**Object change listings:**
::::

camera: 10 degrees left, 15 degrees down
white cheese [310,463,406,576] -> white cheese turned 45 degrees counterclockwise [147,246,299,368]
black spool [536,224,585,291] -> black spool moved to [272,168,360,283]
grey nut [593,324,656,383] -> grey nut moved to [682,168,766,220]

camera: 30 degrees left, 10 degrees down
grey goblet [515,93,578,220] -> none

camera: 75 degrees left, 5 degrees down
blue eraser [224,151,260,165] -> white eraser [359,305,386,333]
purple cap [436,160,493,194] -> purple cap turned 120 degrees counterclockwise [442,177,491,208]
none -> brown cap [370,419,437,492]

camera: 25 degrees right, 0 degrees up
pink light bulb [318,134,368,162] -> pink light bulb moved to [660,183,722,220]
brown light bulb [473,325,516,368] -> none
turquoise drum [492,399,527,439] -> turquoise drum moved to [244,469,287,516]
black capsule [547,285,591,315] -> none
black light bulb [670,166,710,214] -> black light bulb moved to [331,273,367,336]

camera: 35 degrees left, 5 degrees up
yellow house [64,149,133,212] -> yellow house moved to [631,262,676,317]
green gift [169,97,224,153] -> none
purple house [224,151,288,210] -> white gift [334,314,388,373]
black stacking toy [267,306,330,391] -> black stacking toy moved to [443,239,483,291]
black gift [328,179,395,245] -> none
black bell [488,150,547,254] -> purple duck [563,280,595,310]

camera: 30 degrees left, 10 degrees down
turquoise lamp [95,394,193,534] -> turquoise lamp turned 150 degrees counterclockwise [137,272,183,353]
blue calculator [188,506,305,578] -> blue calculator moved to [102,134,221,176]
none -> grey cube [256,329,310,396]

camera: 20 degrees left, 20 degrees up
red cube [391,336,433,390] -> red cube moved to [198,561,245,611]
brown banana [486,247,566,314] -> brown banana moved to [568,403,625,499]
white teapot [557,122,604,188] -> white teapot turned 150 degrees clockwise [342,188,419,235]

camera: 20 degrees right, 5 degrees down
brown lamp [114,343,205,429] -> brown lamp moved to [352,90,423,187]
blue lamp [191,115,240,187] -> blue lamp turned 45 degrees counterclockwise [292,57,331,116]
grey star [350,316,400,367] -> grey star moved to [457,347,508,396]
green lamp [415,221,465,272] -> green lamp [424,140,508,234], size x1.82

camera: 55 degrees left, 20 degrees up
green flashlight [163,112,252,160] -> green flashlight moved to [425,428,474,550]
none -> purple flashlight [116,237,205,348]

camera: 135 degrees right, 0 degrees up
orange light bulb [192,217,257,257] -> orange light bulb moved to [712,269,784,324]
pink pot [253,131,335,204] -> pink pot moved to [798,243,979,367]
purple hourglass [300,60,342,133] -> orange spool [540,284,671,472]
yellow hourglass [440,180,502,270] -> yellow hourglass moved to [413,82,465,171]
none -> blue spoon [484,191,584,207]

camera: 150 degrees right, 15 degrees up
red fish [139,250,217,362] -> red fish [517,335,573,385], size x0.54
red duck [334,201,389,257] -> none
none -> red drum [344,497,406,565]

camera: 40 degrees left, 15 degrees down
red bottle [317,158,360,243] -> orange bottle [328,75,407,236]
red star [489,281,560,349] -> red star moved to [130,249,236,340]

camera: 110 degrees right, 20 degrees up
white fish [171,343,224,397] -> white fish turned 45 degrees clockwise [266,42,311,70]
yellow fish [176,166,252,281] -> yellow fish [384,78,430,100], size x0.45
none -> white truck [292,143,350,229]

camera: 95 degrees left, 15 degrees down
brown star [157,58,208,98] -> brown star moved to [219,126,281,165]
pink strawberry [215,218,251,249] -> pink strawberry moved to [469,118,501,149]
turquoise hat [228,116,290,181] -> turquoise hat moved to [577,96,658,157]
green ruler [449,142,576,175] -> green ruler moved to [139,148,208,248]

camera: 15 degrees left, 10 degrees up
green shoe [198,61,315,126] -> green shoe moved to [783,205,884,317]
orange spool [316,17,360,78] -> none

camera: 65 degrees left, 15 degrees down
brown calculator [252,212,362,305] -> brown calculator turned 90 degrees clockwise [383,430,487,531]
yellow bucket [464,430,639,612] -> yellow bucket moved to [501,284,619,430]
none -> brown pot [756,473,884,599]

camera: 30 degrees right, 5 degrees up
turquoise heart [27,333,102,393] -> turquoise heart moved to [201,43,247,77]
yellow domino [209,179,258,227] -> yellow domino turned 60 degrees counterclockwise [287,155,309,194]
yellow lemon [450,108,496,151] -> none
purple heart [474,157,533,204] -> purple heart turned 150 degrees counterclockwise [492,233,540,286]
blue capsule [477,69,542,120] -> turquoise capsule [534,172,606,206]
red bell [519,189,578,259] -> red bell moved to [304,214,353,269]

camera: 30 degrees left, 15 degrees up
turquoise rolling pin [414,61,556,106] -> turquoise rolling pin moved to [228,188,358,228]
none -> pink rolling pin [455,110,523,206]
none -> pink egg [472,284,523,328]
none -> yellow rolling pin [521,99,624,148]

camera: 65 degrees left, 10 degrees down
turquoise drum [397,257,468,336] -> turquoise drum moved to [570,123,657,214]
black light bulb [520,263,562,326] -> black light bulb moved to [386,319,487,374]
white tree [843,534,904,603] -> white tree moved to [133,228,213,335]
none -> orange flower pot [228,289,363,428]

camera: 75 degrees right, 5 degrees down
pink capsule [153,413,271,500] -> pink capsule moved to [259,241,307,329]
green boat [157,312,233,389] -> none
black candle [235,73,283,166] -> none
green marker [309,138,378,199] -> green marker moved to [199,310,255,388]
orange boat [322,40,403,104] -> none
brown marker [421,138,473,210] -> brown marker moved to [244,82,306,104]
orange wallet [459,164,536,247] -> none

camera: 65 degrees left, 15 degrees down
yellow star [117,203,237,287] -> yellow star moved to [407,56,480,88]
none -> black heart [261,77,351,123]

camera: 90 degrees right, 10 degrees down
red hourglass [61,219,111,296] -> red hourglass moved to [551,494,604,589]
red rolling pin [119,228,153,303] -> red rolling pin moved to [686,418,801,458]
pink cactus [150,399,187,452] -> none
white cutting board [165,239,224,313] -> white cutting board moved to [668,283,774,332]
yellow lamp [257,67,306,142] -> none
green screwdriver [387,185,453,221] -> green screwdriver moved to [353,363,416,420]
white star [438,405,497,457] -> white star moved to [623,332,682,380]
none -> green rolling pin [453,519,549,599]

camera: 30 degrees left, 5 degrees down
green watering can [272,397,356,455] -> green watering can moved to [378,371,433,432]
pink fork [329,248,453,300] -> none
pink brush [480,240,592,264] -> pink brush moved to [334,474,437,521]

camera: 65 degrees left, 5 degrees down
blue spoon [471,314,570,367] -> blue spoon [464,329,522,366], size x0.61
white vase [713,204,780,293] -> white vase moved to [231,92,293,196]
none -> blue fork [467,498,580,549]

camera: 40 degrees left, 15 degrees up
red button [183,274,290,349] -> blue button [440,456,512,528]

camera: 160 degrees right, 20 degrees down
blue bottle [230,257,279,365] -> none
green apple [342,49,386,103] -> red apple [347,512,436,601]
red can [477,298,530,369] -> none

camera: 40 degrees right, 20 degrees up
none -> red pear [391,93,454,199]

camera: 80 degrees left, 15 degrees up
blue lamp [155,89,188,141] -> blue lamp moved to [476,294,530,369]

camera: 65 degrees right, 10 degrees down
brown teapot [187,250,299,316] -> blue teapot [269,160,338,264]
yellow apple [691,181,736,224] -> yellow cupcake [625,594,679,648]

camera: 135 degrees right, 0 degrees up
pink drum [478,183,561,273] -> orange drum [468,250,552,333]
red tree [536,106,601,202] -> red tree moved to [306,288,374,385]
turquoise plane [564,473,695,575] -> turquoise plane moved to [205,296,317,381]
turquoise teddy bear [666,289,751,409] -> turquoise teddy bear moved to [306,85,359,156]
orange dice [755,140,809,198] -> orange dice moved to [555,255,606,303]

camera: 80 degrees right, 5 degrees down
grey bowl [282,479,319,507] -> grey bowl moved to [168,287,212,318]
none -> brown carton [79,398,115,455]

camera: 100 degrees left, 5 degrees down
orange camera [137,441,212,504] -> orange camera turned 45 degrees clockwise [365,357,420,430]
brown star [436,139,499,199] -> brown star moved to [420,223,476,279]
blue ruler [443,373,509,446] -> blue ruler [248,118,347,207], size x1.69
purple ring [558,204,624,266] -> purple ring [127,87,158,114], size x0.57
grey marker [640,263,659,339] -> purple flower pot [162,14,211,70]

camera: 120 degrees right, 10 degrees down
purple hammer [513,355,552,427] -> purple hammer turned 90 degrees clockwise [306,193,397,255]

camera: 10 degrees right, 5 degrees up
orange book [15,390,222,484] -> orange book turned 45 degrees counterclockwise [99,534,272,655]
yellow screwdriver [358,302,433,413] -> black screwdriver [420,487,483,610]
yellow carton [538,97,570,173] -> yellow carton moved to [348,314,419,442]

::::

**WHAT TO WORK ON:** The records above should be printed exactly, please, from the first line through the line containing "camera: 25 degrees right, 0 degrees up", with both ends kept and nothing past it.

**REPLY TO THE EXERCISE:**
camera: 10 degrees left, 15 degrees down
white cheese [310,463,406,576] -> white cheese turned 45 degrees counterclockwise [147,246,299,368]
black spool [536,224,585,291] -> black spool moved to [272,168,360,283]
grey nut [593,324,656,383] -> grey nut moved to [682,168,766,220]

camera: 30 degrees left, 10 degrees down
grey goblet [515,93,578,220] -> none

camera: 75 degrees left, 5 degrees down
blue eraser [224,151,260,165] -> white eraser [359,305,386,333]
purple cap [436,160,493,194] -> purple cap turned 120 degrees counterclockwise [442,177,491,208]
none -> brown cap [370,419,437,492]

camera: 25 degrees right, 0 degrees up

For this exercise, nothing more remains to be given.